→ **What this task involves**: Could you write out the lines below exactly, beginning with the first and finishing with the one that contains "D1: LED yellow"?

→ **Materials provided**:
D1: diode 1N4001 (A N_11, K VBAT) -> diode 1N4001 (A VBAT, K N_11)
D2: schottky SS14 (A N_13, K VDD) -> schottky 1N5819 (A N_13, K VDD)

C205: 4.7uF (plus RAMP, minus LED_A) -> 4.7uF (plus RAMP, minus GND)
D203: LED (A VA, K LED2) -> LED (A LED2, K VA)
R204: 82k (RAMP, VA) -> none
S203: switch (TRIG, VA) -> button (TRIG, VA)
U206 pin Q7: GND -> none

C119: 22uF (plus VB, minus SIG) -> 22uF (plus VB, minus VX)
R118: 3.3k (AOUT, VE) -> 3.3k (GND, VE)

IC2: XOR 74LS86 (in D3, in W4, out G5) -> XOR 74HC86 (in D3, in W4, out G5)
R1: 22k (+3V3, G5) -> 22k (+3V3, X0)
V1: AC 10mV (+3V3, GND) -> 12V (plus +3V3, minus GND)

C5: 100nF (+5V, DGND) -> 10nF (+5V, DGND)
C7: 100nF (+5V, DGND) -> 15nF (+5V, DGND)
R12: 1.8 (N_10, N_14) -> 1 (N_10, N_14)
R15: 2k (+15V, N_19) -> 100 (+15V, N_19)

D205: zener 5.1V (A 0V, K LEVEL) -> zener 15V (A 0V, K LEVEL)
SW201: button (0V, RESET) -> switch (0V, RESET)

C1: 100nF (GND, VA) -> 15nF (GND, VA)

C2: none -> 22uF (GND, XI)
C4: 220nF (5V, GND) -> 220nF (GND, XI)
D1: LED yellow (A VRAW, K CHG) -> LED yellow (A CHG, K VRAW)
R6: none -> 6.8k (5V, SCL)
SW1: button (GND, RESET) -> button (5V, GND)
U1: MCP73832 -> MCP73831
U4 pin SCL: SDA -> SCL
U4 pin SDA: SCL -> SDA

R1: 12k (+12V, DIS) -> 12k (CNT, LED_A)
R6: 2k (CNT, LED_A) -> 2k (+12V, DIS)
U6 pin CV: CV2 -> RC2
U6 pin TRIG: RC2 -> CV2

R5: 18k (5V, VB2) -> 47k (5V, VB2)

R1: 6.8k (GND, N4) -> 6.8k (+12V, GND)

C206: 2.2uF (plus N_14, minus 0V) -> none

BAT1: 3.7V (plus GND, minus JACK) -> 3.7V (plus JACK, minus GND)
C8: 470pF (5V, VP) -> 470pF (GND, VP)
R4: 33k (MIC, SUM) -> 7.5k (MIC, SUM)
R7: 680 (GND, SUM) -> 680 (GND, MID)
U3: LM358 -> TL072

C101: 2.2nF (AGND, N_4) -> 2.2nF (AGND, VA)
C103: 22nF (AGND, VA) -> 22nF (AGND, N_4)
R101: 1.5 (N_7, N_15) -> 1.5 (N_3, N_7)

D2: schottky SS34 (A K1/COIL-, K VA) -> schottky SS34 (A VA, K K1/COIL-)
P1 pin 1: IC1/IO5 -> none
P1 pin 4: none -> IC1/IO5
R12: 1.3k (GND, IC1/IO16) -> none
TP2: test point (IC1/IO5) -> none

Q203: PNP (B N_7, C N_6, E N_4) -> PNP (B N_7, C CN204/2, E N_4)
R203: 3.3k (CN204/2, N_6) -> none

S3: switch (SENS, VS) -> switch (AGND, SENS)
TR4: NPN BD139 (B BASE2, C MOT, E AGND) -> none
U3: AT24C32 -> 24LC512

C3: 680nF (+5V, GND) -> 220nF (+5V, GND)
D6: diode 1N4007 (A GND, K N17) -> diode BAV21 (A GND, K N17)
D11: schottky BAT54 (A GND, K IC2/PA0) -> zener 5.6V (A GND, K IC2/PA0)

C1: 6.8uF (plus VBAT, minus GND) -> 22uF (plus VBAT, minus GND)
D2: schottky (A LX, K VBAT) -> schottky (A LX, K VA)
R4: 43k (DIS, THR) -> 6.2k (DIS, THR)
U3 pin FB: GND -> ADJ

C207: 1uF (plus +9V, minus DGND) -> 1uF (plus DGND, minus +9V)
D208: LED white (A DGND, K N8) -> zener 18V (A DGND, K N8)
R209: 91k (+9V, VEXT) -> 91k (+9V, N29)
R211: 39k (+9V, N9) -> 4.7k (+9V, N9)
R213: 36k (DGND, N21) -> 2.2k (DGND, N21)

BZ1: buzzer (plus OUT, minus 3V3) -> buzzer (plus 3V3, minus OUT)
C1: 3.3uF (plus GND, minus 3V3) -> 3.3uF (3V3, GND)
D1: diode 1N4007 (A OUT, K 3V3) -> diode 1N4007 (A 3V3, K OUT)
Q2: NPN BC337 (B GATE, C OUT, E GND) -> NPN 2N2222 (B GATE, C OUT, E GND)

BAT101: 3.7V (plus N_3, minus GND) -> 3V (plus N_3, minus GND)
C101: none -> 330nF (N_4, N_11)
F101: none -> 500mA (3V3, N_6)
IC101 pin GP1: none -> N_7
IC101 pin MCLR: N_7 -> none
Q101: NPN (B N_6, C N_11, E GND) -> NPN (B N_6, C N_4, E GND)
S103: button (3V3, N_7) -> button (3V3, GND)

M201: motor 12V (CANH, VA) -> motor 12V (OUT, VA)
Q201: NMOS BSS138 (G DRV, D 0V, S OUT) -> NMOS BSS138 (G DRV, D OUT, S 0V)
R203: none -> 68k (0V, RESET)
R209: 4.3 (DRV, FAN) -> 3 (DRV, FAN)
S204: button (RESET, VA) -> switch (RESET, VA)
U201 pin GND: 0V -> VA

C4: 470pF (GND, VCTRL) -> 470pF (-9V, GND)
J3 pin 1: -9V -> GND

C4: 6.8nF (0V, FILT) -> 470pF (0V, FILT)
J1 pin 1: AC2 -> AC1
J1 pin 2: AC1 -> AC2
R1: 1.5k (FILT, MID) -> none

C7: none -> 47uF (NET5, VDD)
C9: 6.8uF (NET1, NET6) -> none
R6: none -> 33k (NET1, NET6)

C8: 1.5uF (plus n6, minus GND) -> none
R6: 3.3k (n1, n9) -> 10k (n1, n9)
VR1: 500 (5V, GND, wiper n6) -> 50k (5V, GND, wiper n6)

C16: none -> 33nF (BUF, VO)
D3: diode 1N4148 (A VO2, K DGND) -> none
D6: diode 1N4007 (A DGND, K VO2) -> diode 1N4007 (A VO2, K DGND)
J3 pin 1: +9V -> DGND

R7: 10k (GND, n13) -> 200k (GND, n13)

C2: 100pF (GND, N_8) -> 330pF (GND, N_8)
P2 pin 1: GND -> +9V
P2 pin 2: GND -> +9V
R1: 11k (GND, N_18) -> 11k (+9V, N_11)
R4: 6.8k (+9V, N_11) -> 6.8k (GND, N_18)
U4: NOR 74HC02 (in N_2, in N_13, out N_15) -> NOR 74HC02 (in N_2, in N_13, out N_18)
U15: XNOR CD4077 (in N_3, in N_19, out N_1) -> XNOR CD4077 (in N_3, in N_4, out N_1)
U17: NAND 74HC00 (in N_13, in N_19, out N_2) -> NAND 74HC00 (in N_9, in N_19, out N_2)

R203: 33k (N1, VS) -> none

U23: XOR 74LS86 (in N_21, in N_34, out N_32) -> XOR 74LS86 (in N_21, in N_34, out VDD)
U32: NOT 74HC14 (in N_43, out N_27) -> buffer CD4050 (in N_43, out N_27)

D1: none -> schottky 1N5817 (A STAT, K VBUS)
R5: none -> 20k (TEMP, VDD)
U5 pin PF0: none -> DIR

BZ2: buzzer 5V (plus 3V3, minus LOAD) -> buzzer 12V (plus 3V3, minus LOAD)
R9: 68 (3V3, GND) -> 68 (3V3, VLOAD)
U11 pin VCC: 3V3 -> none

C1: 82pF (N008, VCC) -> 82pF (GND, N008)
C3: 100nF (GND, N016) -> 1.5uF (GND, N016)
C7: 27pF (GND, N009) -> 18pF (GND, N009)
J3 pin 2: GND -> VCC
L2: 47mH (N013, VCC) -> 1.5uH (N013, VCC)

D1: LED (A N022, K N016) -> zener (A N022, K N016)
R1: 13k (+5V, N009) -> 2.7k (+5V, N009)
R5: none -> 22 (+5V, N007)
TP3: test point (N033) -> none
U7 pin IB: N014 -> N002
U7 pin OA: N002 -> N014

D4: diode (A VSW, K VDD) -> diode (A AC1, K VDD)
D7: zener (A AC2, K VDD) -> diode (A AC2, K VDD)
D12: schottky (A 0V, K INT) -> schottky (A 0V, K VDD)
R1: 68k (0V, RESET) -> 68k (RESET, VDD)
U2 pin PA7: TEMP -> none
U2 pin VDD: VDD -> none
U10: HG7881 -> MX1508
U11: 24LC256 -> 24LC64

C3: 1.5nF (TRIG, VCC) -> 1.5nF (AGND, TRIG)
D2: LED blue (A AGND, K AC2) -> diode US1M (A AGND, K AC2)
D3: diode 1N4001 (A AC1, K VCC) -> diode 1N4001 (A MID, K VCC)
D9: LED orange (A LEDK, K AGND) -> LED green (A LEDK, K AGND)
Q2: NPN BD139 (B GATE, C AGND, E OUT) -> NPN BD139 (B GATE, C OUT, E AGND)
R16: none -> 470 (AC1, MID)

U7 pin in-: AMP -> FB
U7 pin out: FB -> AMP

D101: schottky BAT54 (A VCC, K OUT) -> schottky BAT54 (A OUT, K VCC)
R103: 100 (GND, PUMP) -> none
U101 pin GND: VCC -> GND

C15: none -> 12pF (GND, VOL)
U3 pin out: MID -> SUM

→ **Output of the exercise**:
D1: diode 1N4001 (A N_11, K VBAT) -> diode 1N4001 (A VBAT, K N_11)
D2: schottky SS14 (A N_13, K VDD) -> schottky 1N5819 (A N_13, K VDD)

C205: 4.7uF (plus RAMP, minus LED_A) -> 4.7uF (plus RAMP, minus GND)
D203: LED (A VA, K LED2) -> LED (A LED2, K VA)
R204: 82k (RAMP, VA) -> none
S203: switch (TRIG, VA) -> button (TRIG, VA)
U206 pin Q7: GND -> none

C119: 22uF (plus VB, minus SIG) -> 22uF (plus VB, minus VX)
R118: 3.3k (AOUT, VE) -> 3.3k (GND, VE)

IC2: XOR 74LS86 (in D3, in W4, out G5) -> XOR 74HC86 (in D3, in W4, out G5)
R1: 22k (+3V3, G5) -> 22k (+3V3, X0)
V1: AC 10mV (+3V3, GND) -> 12V (plus +3V3, minus GND)

C5: 100nF (+5V, DGND) -> 10nF (+5V, DGND)
C7: 100nF (+5V, DGND) -> 15nF (+5V, DGND)
R12: 1.8 (N_10, N_14) -> 1 (N_10, N_14)
R15: 2k (+15V, N_19) -> 100 (+15V, N_19)

D205: zener 5.1V (A 0V, K LEVEL) -> zener 15V (A 0V, K LEVEL)
SW201: button (0V, RESET) -> switch (0V, RESET)

C1: 100nF (GND, VA) -> 15nF (GND, VA)

C2: none -> 22uF (GND, XI)
C4: 220nF (5V, GND) -> 220nF (GND, XI)
D1: LED yellow (A VRAW, K CHG) -> LED yellow (A CHG, K VRAW)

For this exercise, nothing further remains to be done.